[Opening Given records section]

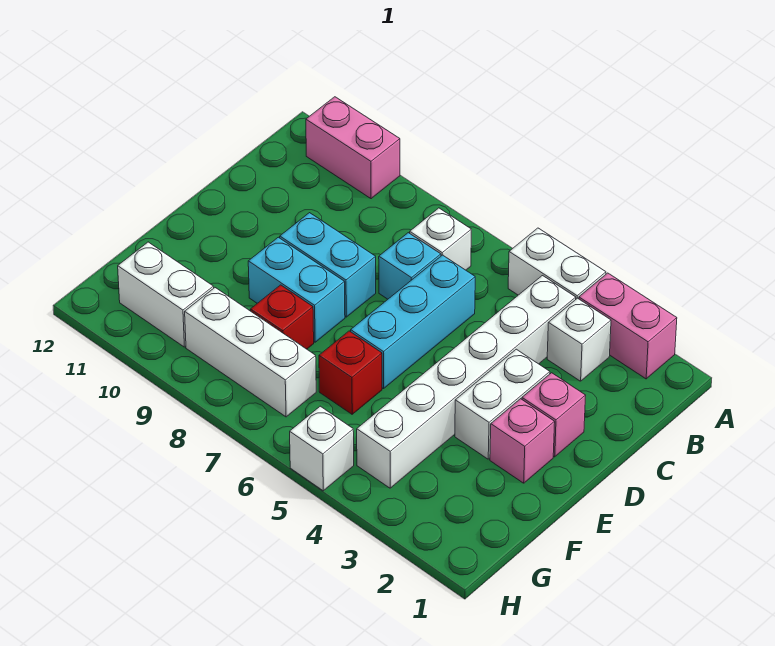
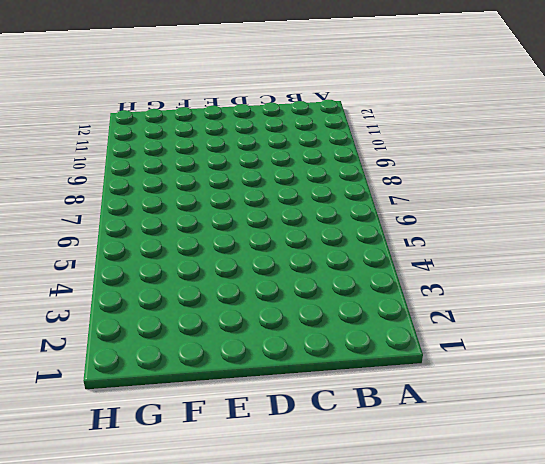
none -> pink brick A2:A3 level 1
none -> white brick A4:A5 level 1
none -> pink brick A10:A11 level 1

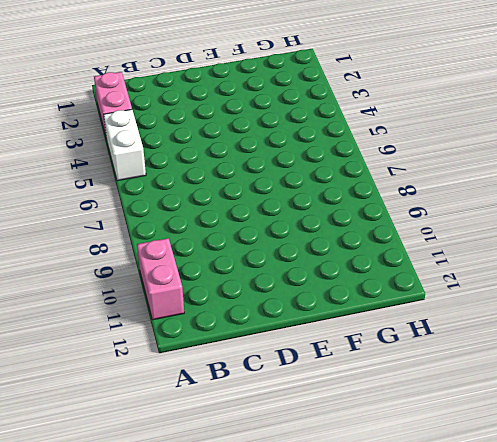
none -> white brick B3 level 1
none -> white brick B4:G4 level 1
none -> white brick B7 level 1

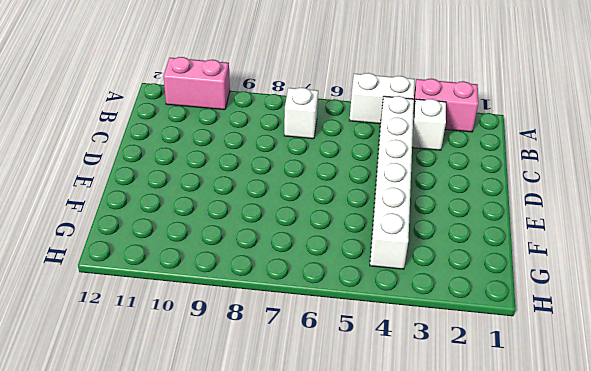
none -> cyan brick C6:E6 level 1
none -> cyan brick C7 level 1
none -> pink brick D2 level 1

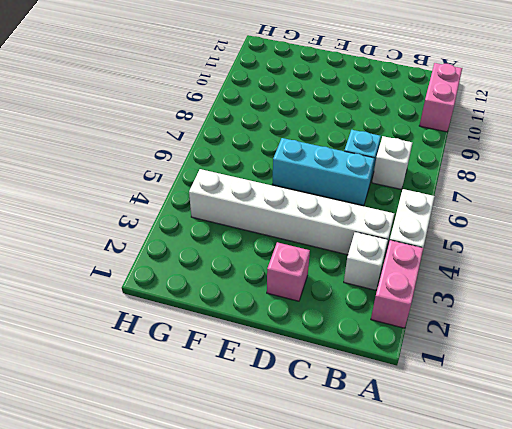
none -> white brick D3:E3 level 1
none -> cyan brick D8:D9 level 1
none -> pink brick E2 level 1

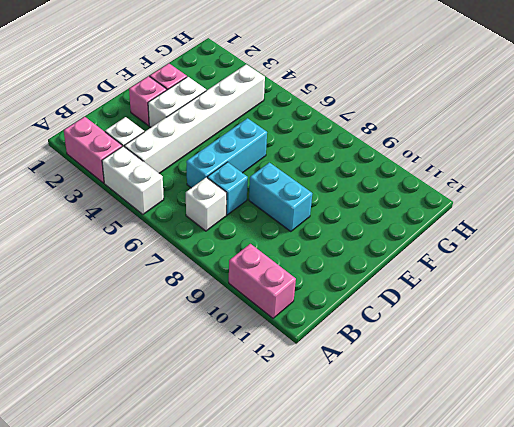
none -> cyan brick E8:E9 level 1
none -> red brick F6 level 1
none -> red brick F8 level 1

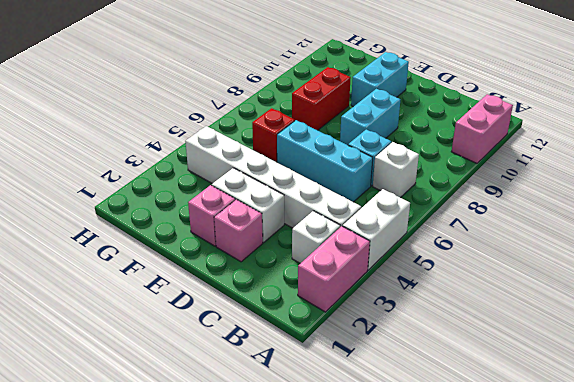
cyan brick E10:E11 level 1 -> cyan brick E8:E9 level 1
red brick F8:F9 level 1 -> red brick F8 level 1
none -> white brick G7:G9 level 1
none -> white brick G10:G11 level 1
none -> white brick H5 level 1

[Closing Given records section]

Your instructions: Print nothing but the lines from the one that contains "none -> white brick G10:G11 level 1" to the final line of the data, both included, exactly as they read.

Solution to the exercise:
none -> white brick G10:G11 level 1
none -> white brick H5 level 1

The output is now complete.